Stored items:

§

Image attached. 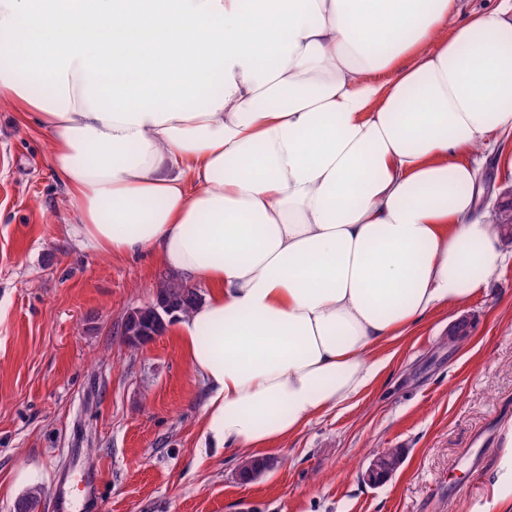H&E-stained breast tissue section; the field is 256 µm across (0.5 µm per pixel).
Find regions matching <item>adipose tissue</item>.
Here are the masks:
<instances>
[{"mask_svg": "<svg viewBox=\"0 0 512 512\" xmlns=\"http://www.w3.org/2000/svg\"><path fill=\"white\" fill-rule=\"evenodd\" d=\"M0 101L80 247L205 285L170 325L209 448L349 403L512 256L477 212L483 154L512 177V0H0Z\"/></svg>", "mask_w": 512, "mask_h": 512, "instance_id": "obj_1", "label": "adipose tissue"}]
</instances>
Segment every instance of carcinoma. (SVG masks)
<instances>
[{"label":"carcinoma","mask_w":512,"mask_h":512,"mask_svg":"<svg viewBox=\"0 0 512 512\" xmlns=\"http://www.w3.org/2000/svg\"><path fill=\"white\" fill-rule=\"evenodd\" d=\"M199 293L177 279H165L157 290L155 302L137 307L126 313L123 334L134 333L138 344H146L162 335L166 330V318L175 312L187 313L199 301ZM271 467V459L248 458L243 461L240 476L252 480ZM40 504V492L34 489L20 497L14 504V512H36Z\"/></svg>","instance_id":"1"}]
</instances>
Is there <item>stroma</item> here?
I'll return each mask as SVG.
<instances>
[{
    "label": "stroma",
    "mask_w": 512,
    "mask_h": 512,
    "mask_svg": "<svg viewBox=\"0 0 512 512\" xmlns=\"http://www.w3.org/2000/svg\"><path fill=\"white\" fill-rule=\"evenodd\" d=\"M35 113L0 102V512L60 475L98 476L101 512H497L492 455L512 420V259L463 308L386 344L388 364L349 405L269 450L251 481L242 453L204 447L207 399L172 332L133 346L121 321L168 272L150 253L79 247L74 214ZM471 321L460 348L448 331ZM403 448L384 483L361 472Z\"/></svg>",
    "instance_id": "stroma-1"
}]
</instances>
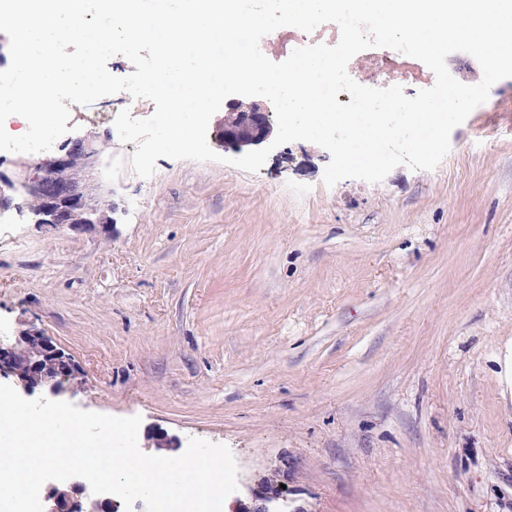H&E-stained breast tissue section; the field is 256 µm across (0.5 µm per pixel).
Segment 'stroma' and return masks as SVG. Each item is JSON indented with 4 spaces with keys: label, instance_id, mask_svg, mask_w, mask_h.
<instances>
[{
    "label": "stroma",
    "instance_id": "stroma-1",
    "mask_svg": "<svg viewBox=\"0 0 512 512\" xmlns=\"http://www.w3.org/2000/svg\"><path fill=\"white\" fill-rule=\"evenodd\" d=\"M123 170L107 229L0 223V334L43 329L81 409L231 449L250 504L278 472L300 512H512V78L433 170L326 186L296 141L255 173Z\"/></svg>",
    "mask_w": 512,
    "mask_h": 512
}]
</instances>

§

Exercise prompt — Copy the final portion of the records: every line from the one containing "Is there <item>stroma</item> here?" through the last, word for word, without pictures.

Answer below —
Is there <item>stroma</item> here?
I'll return each mask as SVG.
<instances>
[{
    "label": "stroma",
    "mask_w": 512,
    "mask_h": 512,
    "mask_svg": "<svg viewBox=\"0 0 512 512\" xmlns=\"http://www.w3.org/2000/svg\"><path fill=\"white\" fill-rule=\"evenodd\" d=\"M35 113L0 102V512L60 475L98 476L101 512H497L492 455L512 420V259L463 308L386 344L388 364L349 405L269 450L251 481L242 453L204 447L207 399L172 332L133 346L121 321L168 272L150 253L79 247L74 214ZM471 321L460 348L448 331ZM403 448L384 483L361 472Z\"/></svg>",
    "instance_id": "stroma-1"
}]
</instances>
H&E-stained breast tissue section; the field is 256 µm across (0.5 µm per pixel).
Segment 'stroma' and return masks as SVG. Each item is JSON indented with 4 spaces with keys: label, instance_id, mask_svg, mask_w, mask_h.
<instances>
[{
    "label": "stroma",
    "instance_id": "stroma-1",
    "mask_svg": "<svg viewBox=\"0 0 512 512\" xmlns=\"http://www.w3.org/2000/svg\"><path fill=\"white\" fill-rule=\"evenodd\" d=\"M123 170L107 229L0 223V334L43 329L81 409L231 449L250 504L278 472L300 512H512V78L433 170L326 186L296 141L255 173Z\"/></svg>",
    "mask_w": 512,
    "mask_h": 512
}]
</instances>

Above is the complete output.